-------- RECORD SET
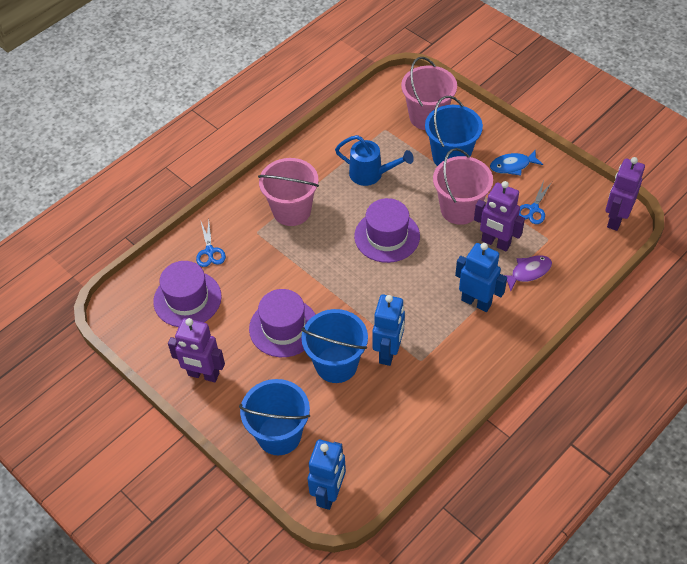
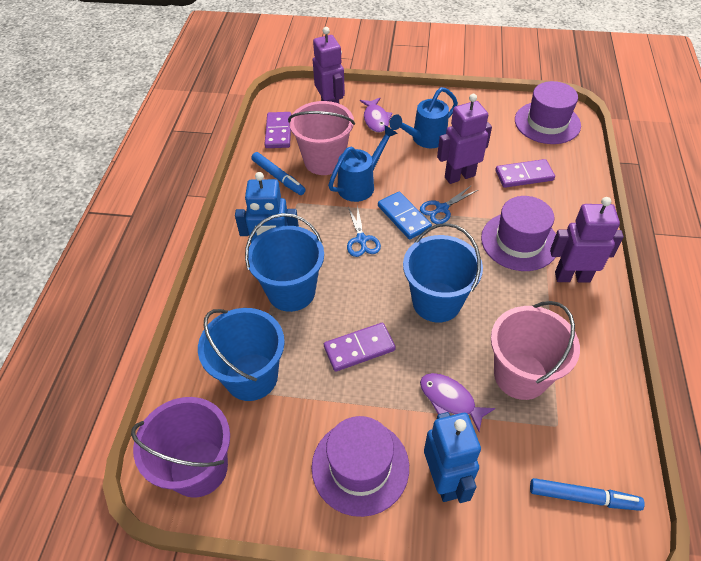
blue domino: 0 -> 1
blue fish: 1 -> 0
blue marker: 0 -> 2
blue robot: 3 -> 2
blue watering can: 1 -> 2
pink bucket: 3 -> 2
purple bucket: 0 -> 1
purple domino: 0 -> 3
purple fish: 1 -> 2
----------------
**EXERCISE**:
All of the material above needs to be restated exactly, with no pictures.

**ANSWER BOX**:
blue domino: 0 -> 1
blue fish: 1 -> 0
blue marker: 0 -> 2
blue robot: 3 -> 2
blue watering can: 1 -> 2
pink bucket: 3 -> 2
purple bucket: 0 -> 1
purple domino: 0 -> 3
purple fish: 1 -> 2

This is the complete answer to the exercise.